[What the task requires] When you reach the line containing "pink rolling pin: 5 -> 3", please repeat it and every line after it exactly, through the end of the listing below, skipping pictures.

[Records shown]

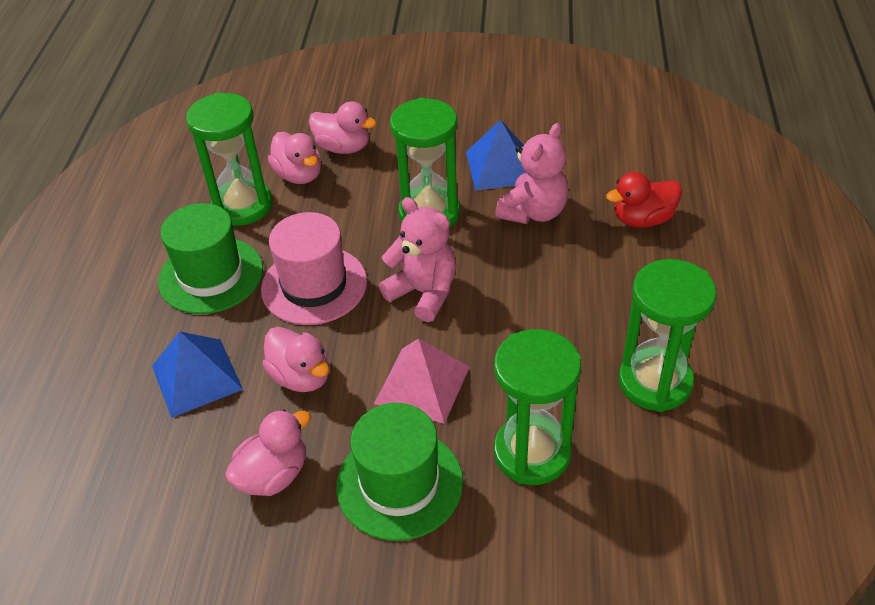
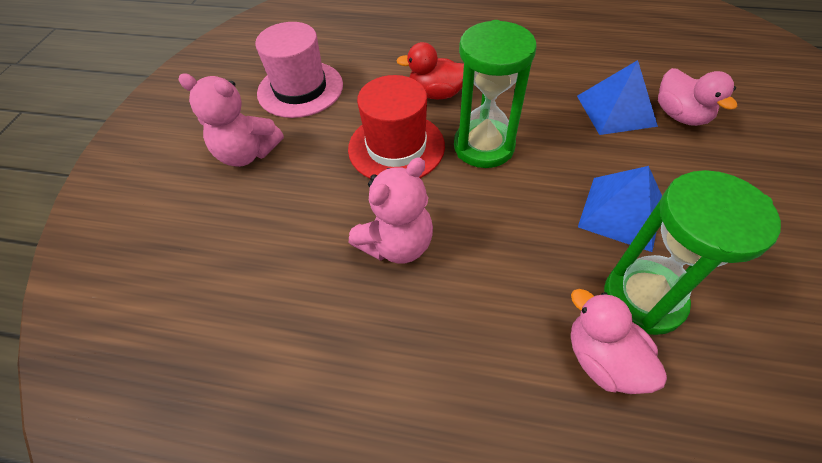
green hat: 2 -> 0
green hourglass: 4 -> 2
pink duck: 4 -> 2
pink pyramid: 1 -> 0
red hat: 0 -> 1

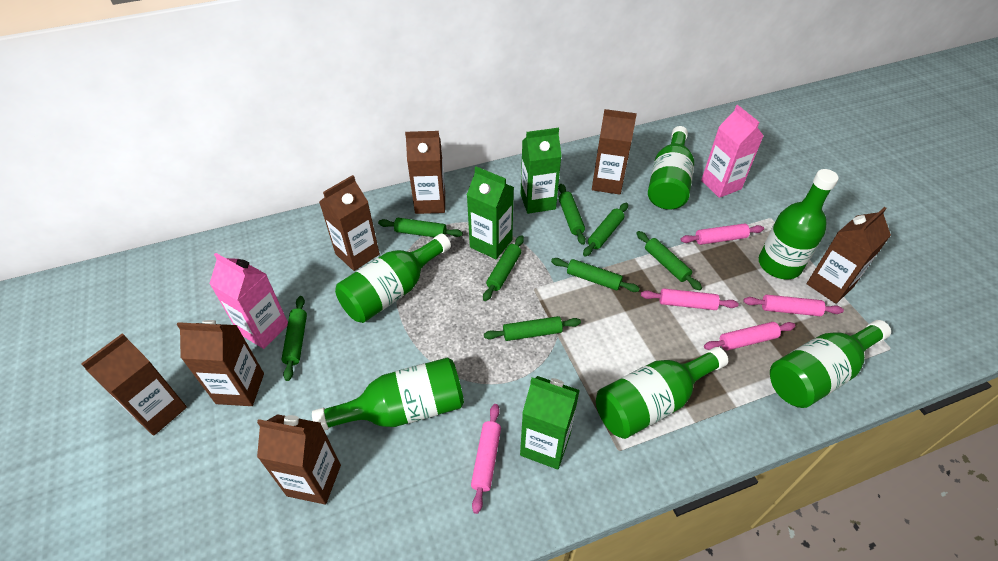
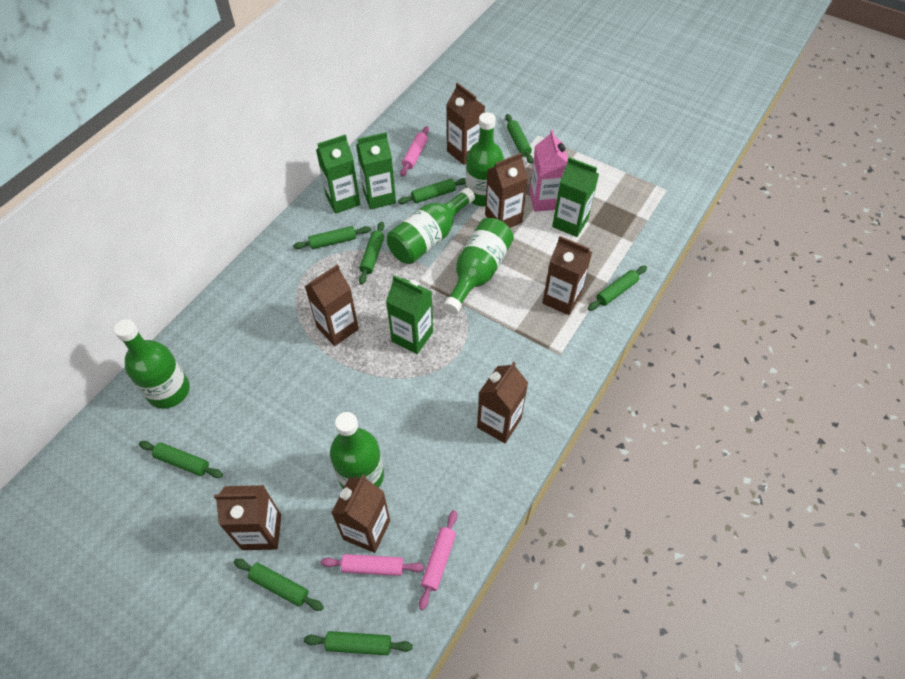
green bottle: 6 -> 5
green carton: 3 -> 4
pink carton: 2 -> 1
pink rolling pin: 5 -> 3

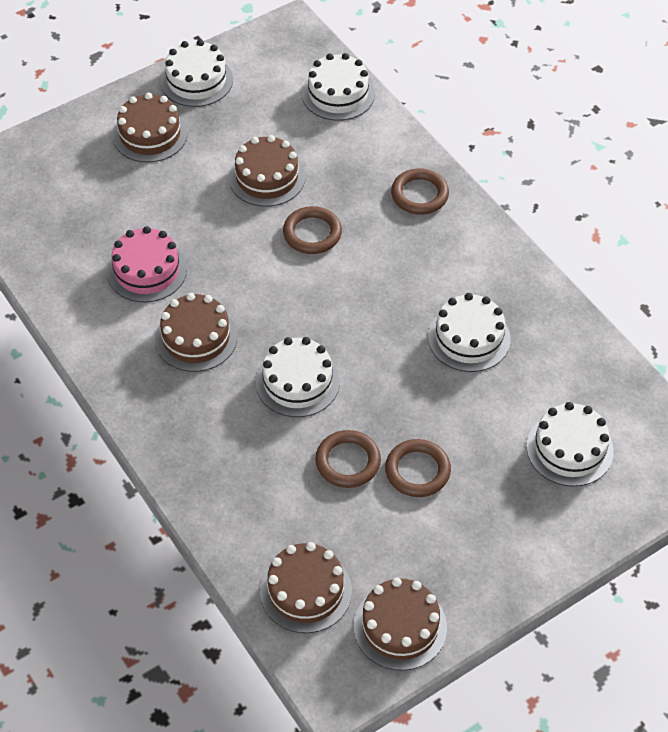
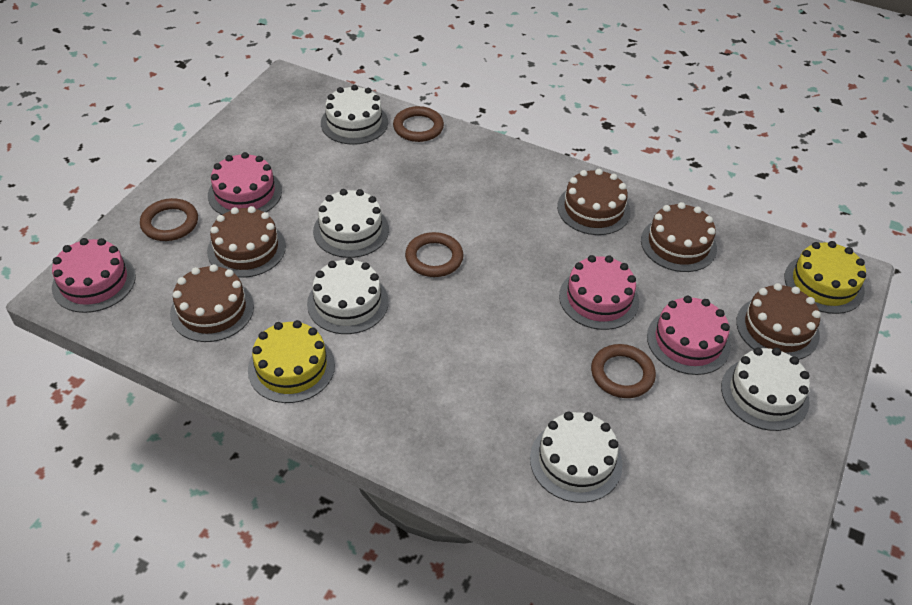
pink cake: 1 -> 4
yellow cake: 0 -> 2

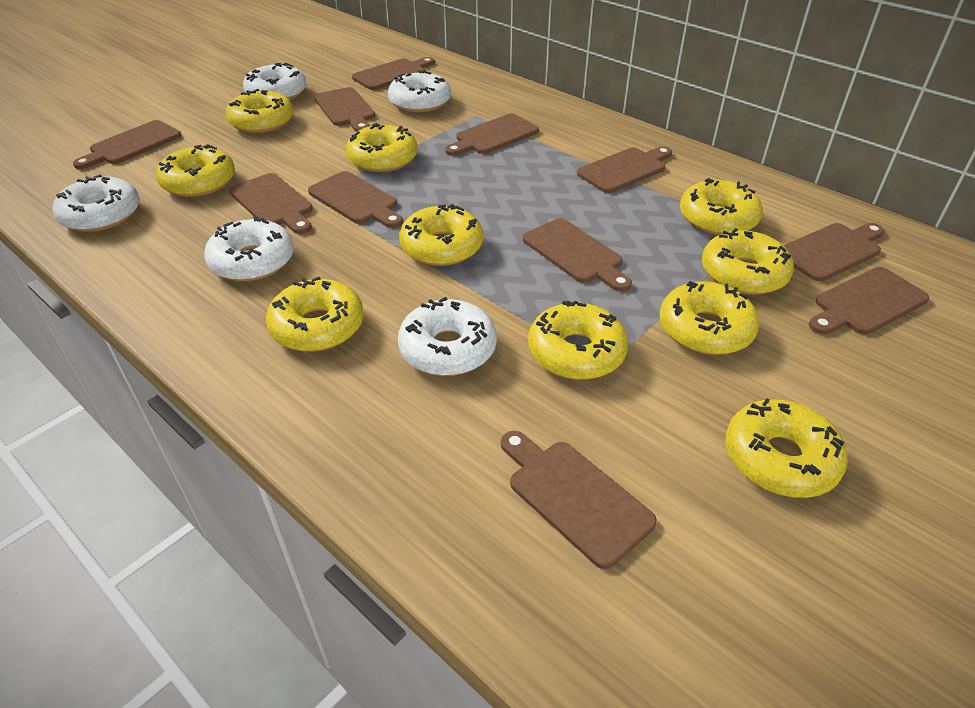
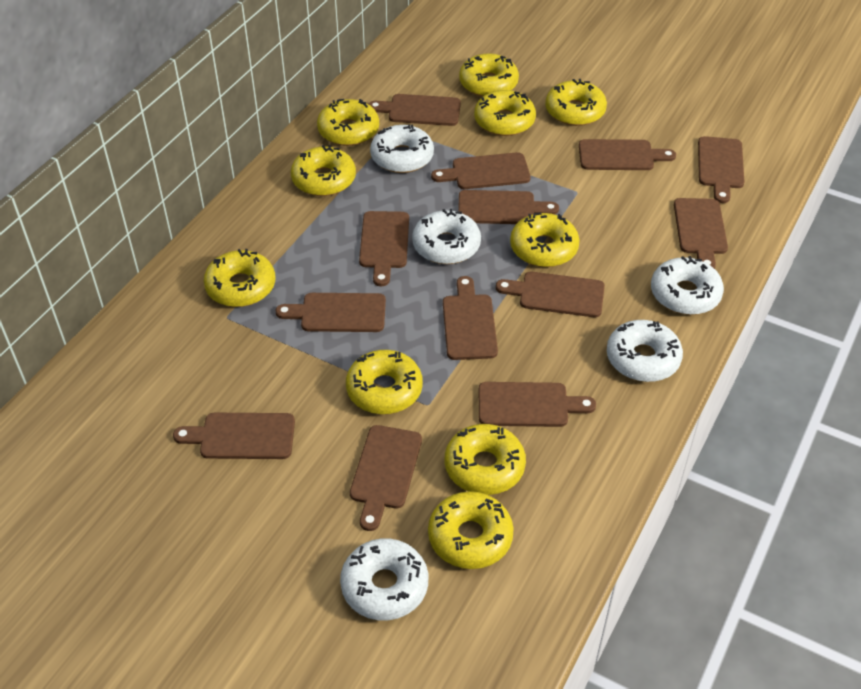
brown cutting board: 11 -> 13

[Exercise response]
pink rolling pin: 5 -> 3

pink cake: 1 -> 4
yellow cake: 0 -> 2

brown cutting board: 11 -> 13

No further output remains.